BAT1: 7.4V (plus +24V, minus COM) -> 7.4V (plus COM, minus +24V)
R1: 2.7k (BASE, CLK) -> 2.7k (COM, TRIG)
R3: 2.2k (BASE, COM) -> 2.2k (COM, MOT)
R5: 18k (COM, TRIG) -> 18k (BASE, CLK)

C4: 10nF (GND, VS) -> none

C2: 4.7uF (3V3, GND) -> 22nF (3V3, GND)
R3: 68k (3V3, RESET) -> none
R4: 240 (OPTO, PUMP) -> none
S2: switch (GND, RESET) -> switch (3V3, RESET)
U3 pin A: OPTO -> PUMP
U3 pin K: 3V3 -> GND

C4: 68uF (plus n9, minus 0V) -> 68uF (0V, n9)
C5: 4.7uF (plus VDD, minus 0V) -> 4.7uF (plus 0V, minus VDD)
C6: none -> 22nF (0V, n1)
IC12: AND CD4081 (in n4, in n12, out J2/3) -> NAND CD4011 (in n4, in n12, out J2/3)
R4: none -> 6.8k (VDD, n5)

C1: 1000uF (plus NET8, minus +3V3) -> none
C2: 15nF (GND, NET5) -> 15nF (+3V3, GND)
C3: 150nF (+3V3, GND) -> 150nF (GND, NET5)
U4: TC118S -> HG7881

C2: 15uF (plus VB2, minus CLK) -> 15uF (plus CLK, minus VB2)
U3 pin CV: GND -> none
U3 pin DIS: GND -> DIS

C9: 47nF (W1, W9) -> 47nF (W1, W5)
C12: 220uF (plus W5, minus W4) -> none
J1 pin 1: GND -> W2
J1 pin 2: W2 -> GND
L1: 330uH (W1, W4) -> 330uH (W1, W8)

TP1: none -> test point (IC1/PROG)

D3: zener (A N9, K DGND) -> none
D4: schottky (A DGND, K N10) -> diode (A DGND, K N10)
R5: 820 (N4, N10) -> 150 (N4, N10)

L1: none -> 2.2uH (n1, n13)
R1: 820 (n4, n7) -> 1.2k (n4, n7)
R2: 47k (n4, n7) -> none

****************************************

(The problem): Give back only the lines from the one containing "C2: 15uF (plus" through the final line of the entries above, exactly as written, both included.

(Solved exercise):
C2: 15uF (plus VB2, minus CLK) -> 15uF (plus CLK, minus VB2)
U3 pin CV: GND -> none
U3 pin DIS: GND -> DIS

C9: 47nF (W1, W9) -> 47nF (W1, W5)
C12: 220uF (plus W5, minus W4) -> none
J1 pin 1: GND -> W2
J1 pin 2: W2 -> GND
L1: 330uH (W1, W4) -> 330uH (W1, W8)

TP1: none -> test point (IC1/PROG)

D3: zener (A N9, K DGND) -> none
D4: schottky (A DGND, K N10) -> diode (A DGND, K N10)
R5: 820 (N4, N10) -> 150 (N4, N10)

L1: none -> 2.2uH (n1, n13)
R1: 820 (n4, n7) -> 1.2k (n4, n7)
R2: 47k (n4, n7) -> none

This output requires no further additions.